— WHAT TO DO —
Copy every line from the records that holds the word "dinebil".

BEGIN PROVIDED DATA

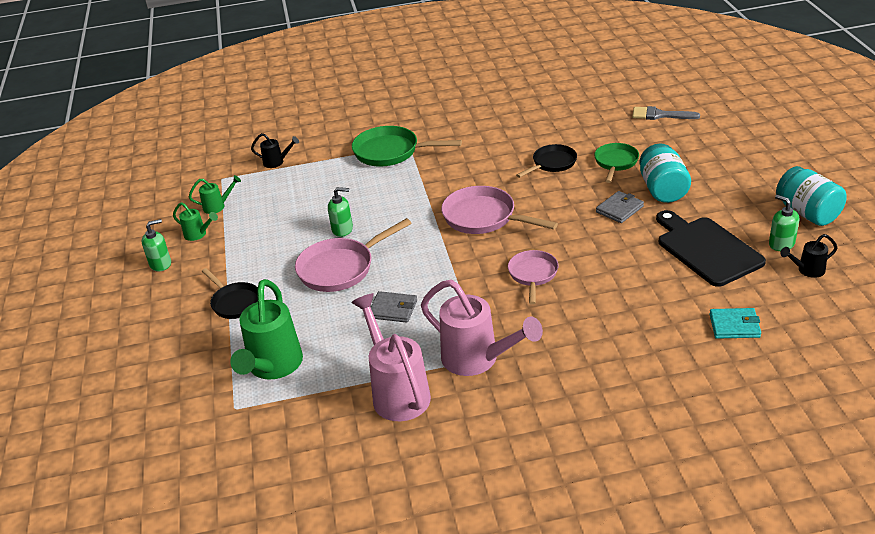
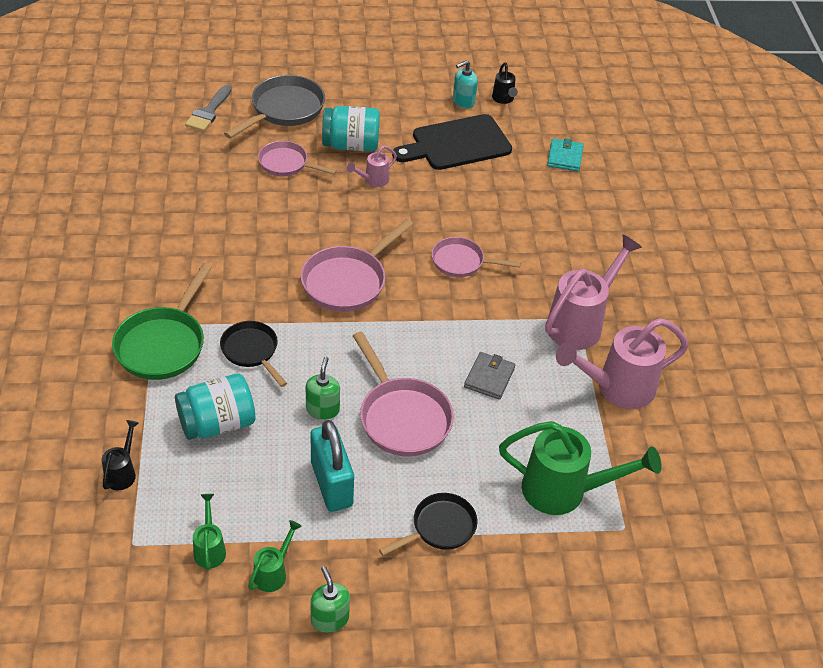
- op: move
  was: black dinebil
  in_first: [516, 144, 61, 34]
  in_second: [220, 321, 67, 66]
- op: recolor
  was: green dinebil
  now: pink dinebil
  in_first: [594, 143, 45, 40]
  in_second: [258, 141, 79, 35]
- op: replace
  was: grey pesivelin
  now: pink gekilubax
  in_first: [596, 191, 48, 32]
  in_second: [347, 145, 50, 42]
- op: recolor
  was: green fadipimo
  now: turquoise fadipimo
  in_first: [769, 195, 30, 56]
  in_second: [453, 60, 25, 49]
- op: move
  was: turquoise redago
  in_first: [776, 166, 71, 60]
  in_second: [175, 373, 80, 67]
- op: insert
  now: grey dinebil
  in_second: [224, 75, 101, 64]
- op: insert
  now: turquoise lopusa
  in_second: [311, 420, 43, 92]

END PROVIDED DATA

— SOLUTION —
  was: black dinebil
  was: green dinebil
  now: pink dinebil
  now: grey dinebil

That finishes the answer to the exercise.